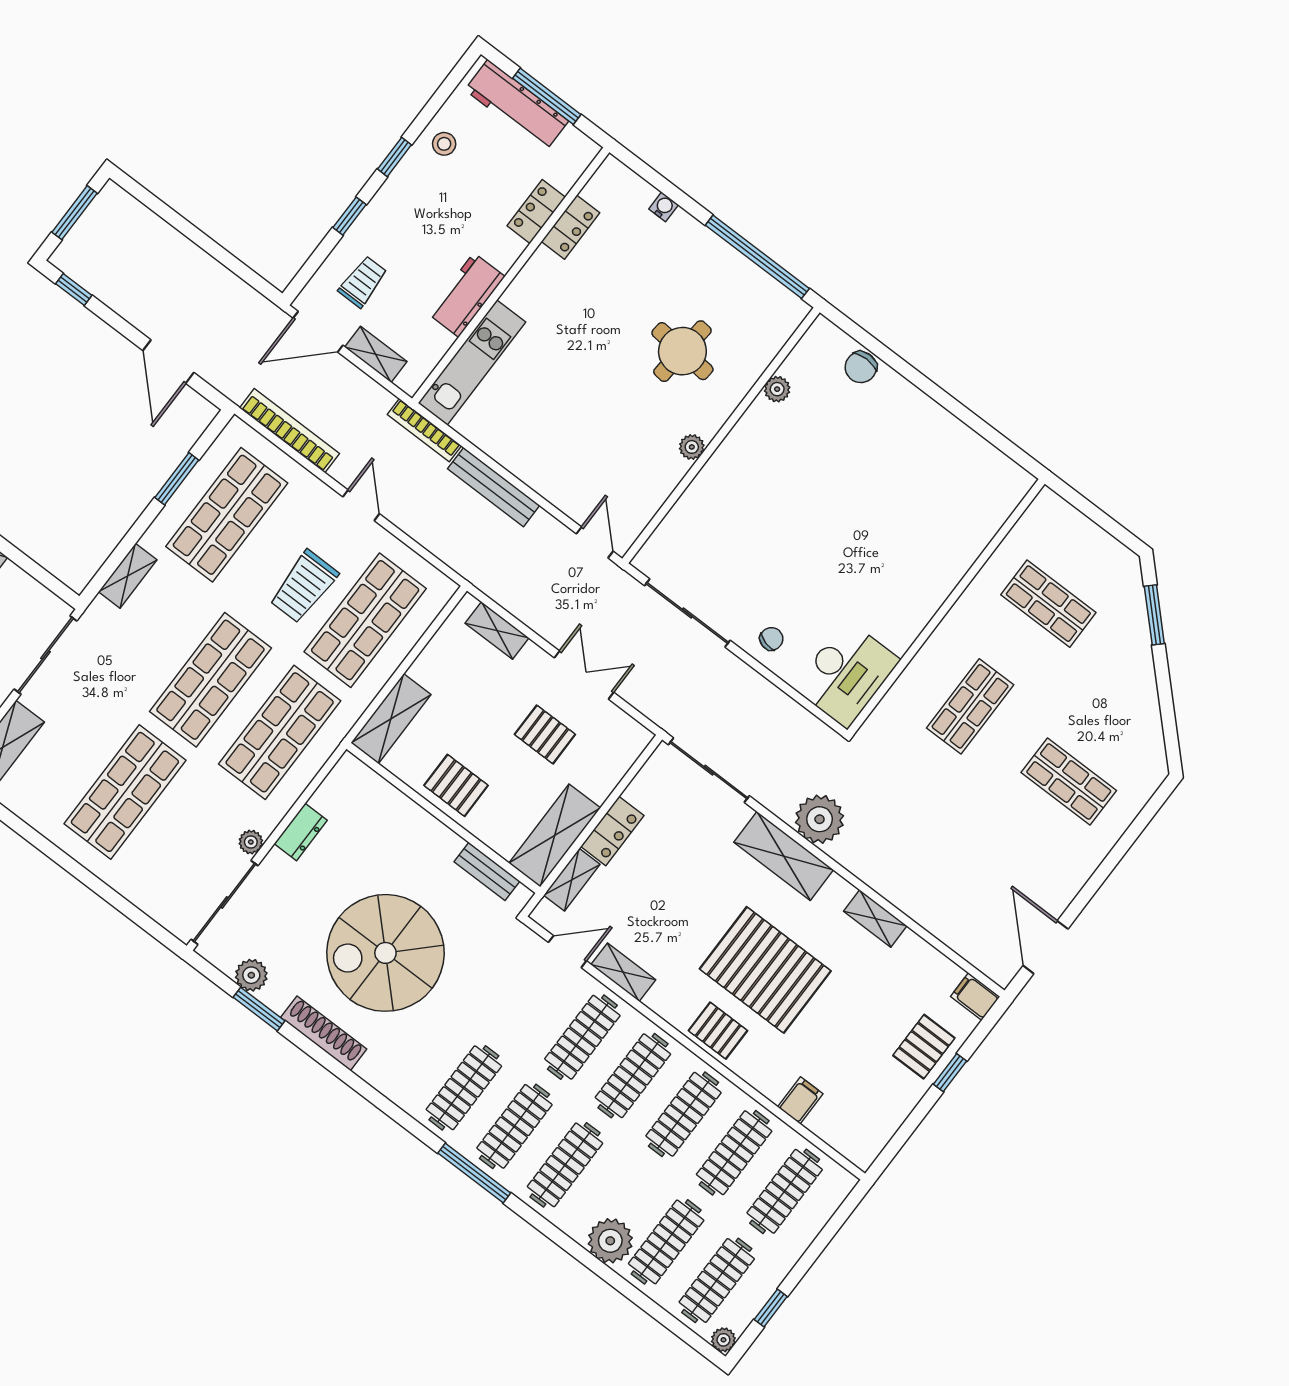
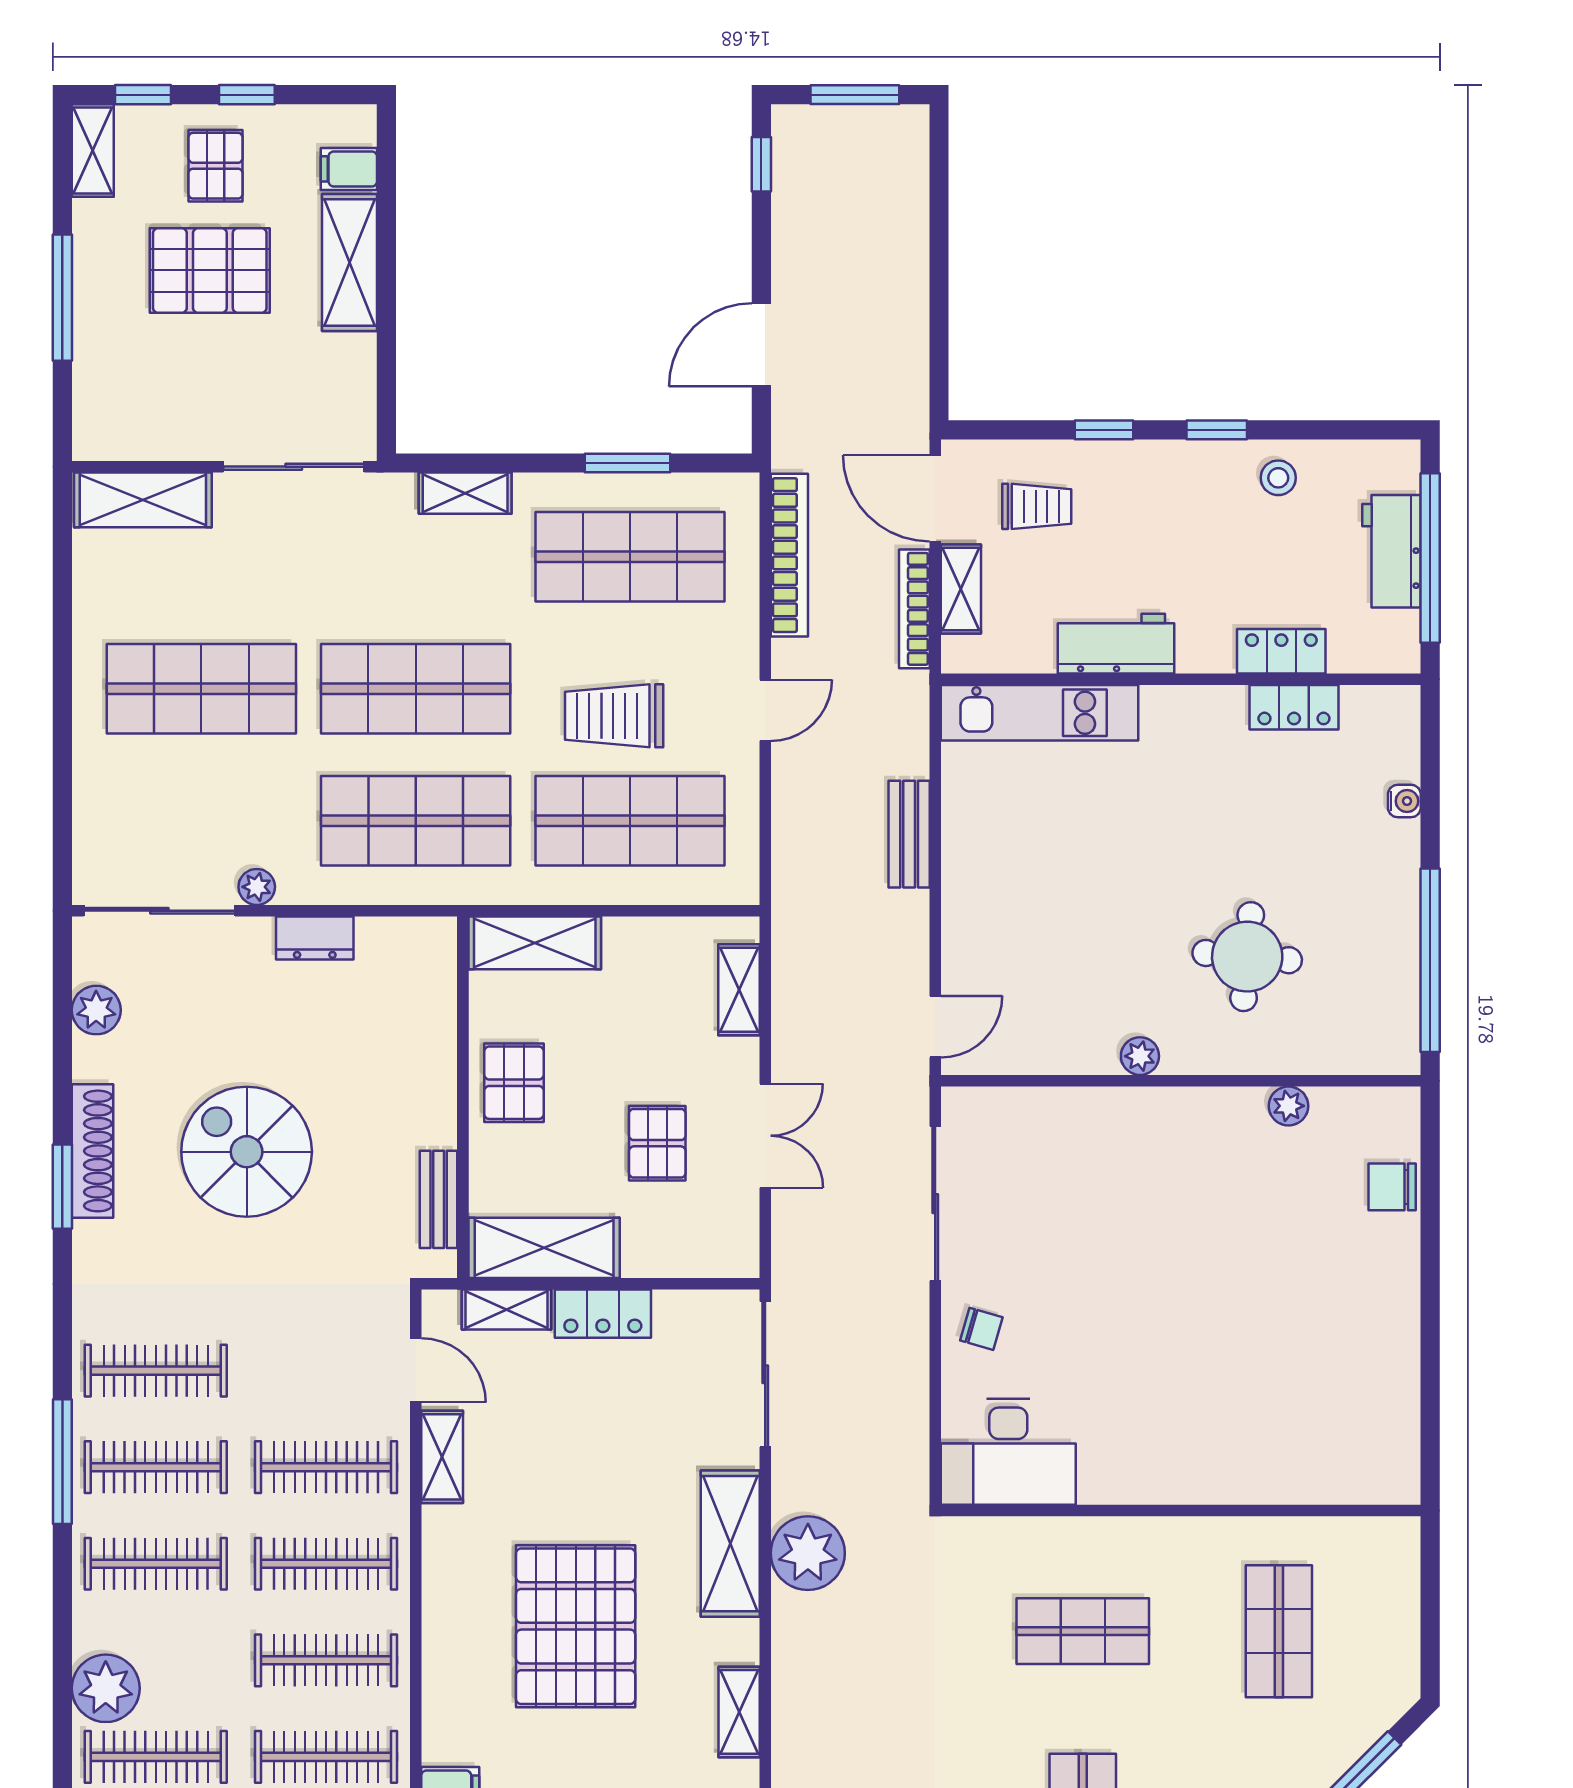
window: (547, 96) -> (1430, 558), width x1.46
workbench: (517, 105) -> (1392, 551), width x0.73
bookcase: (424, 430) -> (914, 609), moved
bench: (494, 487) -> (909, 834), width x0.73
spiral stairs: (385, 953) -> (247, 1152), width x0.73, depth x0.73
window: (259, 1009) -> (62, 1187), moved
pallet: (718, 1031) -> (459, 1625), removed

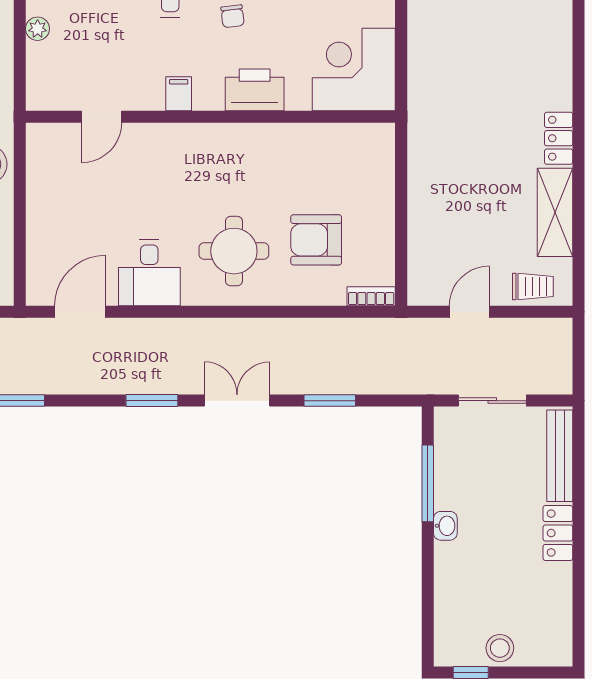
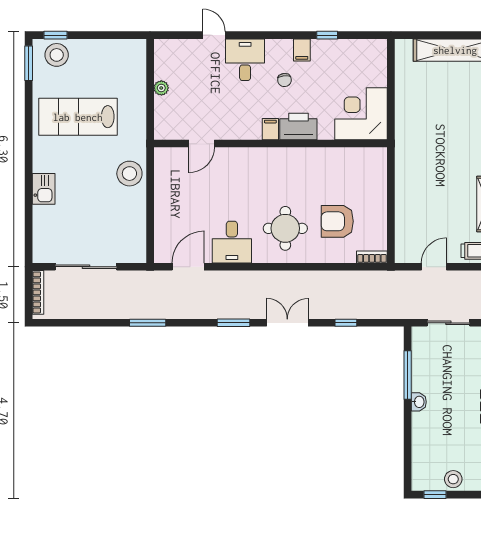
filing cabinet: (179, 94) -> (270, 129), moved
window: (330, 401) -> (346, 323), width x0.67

◆ Work task:
Search the records above for the string "width". Report each line that has it.

◆ Result of this exercise:
window: (547, 96) -> (1430, 558), width x1.46
workbench: (517, 105) -> (1392, 551), width x0.73
bench: (494, 487) -> (909, 834), width x0.73
spiral stairs: (385, 953) -> (247, 1152), width x0.73, depth x0.73
window: (330, 401) -> (346, 323), width x0.67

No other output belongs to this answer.